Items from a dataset
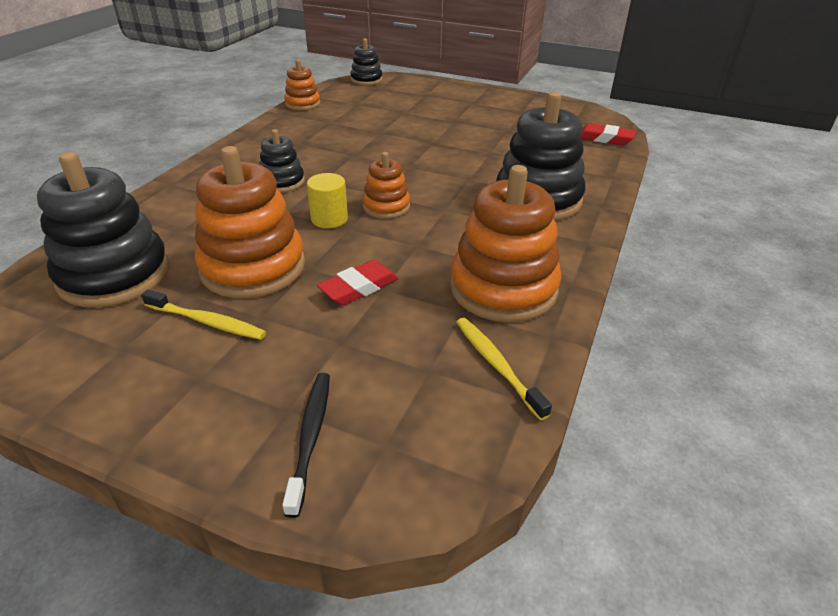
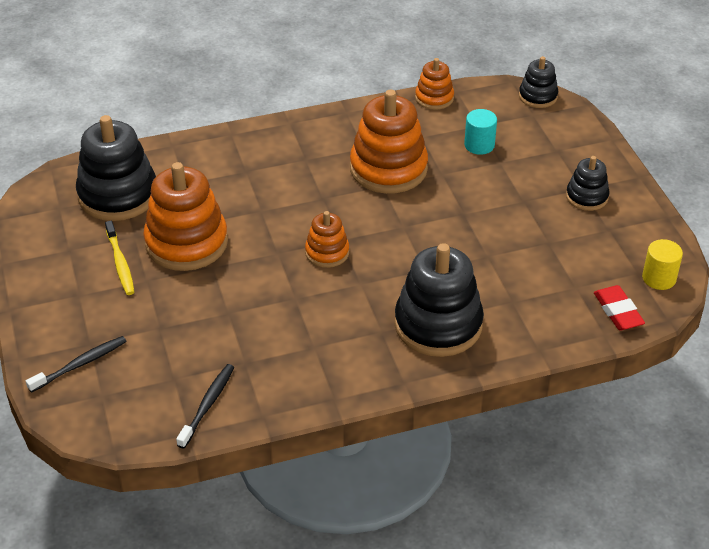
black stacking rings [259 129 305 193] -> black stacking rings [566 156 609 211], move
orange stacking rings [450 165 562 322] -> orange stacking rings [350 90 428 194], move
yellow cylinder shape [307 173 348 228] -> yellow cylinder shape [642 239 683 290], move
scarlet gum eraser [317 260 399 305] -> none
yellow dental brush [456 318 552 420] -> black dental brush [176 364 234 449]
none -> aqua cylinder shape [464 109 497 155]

Activity:
From the first line to the last, copy the records exactly and skip the pictures.

Exercise output:
black stacking rings [259 129 305 193] -> black stacking rings [566 156 609 211], move
orange stacking rings [450 165 562 322] -> orange stacking rings [350 90 428 194], move
yellow cylinder shape [307 173 348 228] -> yellow cylinder shape [642 239 683 290], move
scarlet gum eraser [317 260 399 305] -> none
yellow dental brush [456 318 552 420] -> black dental brush [176 364 234 449]
none -> aqua cylinder shape [464 109 497 155]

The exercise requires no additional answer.